What is being asked → Your answer must consist of the records below, reproduced exactly, with every picture removed.

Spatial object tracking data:
****

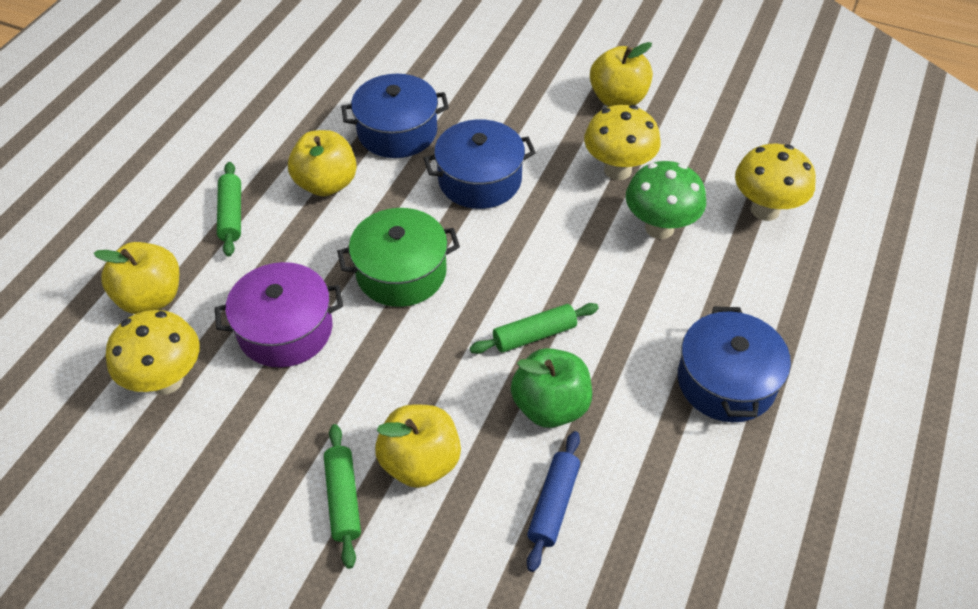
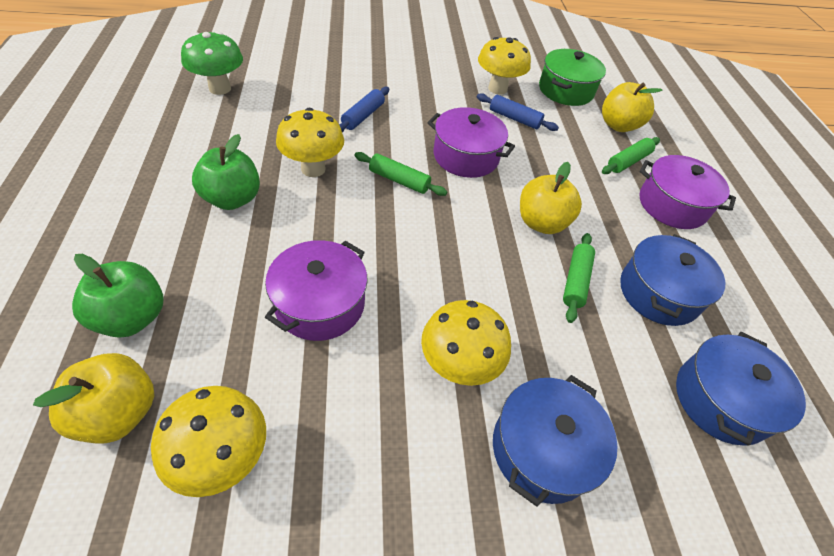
blue rolling pin: 1 -> 2
green apple: 1 -> 2
purple pot: 1 -> 3
yellow apple: 4 -> 3
yellow mushroom: 3 -> 4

****

Written solution →
blue rolling pin: 1 -> 2
green apple: 1 -> 2
purple pot: 1 -> 3
yellow apple: 4 -> 3
yellow mushroom: 3 -> 4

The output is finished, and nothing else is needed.